WHAT THE TASK ASKS:
Among the lines below, take the one holding "JOY3 pin VRX: D12 -> A7", the one holding "DRIVER pin IN2: MI -> none", and all lines between them. Set them down exactly.

^^^^^^^^^^^^^^^^

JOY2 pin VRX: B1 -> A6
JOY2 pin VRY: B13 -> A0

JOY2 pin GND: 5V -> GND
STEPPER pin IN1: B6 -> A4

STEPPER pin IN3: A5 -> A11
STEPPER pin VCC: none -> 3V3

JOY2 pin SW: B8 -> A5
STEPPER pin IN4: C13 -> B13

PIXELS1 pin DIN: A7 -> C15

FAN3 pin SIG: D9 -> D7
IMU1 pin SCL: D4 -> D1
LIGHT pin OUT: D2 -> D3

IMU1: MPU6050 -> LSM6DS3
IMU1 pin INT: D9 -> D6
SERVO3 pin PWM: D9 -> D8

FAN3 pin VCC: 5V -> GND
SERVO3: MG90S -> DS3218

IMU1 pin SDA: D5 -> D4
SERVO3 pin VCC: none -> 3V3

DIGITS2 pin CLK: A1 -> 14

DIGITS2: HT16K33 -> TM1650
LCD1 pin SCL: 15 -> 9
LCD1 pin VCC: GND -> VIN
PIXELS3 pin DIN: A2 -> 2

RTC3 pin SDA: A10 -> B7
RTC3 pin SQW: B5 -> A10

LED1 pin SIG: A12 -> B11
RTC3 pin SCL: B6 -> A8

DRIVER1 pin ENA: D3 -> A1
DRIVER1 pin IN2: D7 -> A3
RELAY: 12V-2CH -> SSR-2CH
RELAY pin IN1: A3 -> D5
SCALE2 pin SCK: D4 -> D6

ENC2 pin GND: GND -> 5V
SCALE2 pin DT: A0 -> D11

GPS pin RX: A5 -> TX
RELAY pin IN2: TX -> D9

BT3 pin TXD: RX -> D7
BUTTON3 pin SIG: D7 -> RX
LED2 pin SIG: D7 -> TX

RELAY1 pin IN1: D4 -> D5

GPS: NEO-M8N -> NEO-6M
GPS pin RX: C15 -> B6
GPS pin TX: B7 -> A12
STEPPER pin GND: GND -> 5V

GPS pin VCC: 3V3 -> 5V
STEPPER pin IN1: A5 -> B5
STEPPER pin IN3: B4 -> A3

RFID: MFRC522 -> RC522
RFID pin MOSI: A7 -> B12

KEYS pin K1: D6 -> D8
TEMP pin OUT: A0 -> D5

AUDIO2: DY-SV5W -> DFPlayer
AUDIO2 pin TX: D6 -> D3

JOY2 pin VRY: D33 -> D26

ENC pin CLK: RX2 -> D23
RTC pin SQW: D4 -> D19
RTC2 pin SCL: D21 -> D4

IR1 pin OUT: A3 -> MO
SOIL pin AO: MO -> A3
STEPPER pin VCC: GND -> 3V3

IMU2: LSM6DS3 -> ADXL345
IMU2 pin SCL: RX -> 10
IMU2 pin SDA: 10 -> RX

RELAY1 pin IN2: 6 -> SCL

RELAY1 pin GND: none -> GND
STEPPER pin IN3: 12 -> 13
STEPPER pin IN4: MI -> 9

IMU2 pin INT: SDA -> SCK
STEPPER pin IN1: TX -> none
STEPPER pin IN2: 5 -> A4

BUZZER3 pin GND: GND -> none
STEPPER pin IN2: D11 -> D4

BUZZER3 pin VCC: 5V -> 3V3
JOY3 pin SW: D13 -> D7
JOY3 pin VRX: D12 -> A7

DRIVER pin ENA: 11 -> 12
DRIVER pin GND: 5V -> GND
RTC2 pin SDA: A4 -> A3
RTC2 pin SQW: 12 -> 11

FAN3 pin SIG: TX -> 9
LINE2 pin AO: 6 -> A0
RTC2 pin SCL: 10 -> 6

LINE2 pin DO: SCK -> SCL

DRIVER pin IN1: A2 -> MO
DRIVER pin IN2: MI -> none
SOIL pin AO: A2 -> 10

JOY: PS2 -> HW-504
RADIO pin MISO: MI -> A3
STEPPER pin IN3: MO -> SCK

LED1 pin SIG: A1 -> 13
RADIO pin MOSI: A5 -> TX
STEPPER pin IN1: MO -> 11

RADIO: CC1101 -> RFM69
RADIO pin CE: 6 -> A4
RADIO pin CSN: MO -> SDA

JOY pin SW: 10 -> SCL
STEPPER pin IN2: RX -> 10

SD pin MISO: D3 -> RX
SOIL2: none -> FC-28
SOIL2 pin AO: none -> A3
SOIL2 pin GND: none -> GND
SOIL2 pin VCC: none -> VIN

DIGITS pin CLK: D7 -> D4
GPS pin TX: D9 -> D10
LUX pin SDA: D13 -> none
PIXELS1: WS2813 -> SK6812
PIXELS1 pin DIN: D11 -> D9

^^^^^^^^^^^^^^^^

REPLY TO THE TASK:
JOY3 pin VRX: D12 -> A7

DRIVER pin ENA: 11 -> 12
DRIVER pin GND: 5V -> GND
RTC2 pin SDA: A4 -> A3
RTC2 pin SQW: 12 -> 11

FAN3 pin SIG: TX -> 9
LINE2 pin AO: 6 -> A0
RTC2 pin SCL: 10 -> 6

LINE2 pin DO: SCK -> SCL

DRIVER pin IN1: A2 -> MO
DRIVER pin IN2: MI -> none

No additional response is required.